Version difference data
##############################

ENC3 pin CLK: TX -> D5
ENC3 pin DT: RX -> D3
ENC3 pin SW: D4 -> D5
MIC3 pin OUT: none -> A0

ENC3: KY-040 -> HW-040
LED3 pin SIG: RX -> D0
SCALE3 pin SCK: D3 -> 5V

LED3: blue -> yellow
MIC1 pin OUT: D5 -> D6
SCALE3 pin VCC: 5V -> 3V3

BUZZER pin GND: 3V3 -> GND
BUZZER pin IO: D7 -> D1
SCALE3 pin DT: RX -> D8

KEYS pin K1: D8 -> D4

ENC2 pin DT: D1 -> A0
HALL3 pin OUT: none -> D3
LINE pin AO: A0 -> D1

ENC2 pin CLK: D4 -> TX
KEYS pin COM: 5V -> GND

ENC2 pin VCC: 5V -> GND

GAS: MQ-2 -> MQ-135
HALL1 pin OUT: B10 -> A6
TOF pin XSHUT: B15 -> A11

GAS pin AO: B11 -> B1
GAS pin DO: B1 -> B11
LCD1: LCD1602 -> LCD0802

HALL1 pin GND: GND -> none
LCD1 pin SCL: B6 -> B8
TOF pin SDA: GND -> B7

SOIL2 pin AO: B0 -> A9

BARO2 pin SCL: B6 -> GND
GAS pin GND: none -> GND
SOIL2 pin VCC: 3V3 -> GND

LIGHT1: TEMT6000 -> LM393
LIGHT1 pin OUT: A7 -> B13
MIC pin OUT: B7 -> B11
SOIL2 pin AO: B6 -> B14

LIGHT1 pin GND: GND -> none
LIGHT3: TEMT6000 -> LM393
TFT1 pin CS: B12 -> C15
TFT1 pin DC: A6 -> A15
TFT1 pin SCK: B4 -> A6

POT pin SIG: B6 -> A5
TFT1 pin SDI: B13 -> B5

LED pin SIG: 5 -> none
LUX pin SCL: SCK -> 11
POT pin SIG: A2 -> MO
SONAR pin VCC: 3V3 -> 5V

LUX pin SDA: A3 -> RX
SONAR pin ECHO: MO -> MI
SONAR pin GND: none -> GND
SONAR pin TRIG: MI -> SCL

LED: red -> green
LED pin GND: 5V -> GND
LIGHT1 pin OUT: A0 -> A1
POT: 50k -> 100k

##############################

▶ Required action: If a line appears above, it belongs in your answer, printed exactly.

▶ Response:
ENC3 pin CLK: TX -> D5
ENC3 pin DT: RX -> D3
ENC3 pin SW: D4 -> D5
MIC3 pin OUT: none -> A0

ENC3: KY-040 -> HW-040
LED3 pin SIG: RX -> D0
SCALE3 pin SCK: D3 -> 5V

LED3: blue -> yellow
MIC1 pin OUT: D5 -> D6
SCALE3 pin VCC: 5V -> 3V3

BUZZER pin GND: 3V3 -> GND
BUZZER pin IO: D7 -> D1
SCALE3 pin DT: RX -> D8

KEYS pin K1: D8 -> D4

ENC2 pin DT: D1 -> A0
HALL3 pin OUT: none -> D3
LINE pin AO: A0 -> D1

ENC2 pin CLK: D4 -> TX
KEYS pin COM: 5V -> GND

ENC2 pin VCC: 5V -> GND

GAS: MQ-2 -> MQ-135
HALL1 pin OUT: B10 -> A6
TOF pin XSHUT: B15 -> A11

GAS pin AO: B11 -> B1
GAS pin DO: B1 -> B11
LCD1: LCD1602 -> LCD0802

HALL1 pin GND: GND -> none
LCD1 pin SCL: B6 -> B8
TOF pin SDA: GND -> B7

SOIL2 pin AO: B0 -> A9

BARO2 pin SCL: B6 -> GND
GAS pin GND: none -> GND
SOIL2 pin VCC: 3V3 -> GND

LIGHT1: TEMT6000 -> LM393
LIGHT1 pin OUT: A7 -> B13
MIC pin OUT: B7 -> B11
SOIL2 pin AO: B6 -> B14

LIGHT1 pin GND: GND -> none
LIGHT3: TEMT6000 -> LM393
TFT1 pin CS: B12 -> C15
TFT1 pin DC: A6 -> A15
TFT1 pin SCK: B4 -> A6

POT pin SIG: B6 -> A5
TFT1 pin SDI: B13 -> B5

LED pin SIG: 5 -> none
LUX pin SCL: SCK -> 11
POT pin SIG: A2 -> MO
SONAR pin VCC: 3V3 -> 5V

LUX pin SDA: A3 -> RX
SONAR pin ECHO: MO -> MI
SONAR pin GND: none -> GND
SONAR pin TRIG: MI -> SCL

LED: red -> green
LED pin GND: 5V -> GND
LIGHT1 pin OUT: A0 -> A1
POT: 50k -> 100k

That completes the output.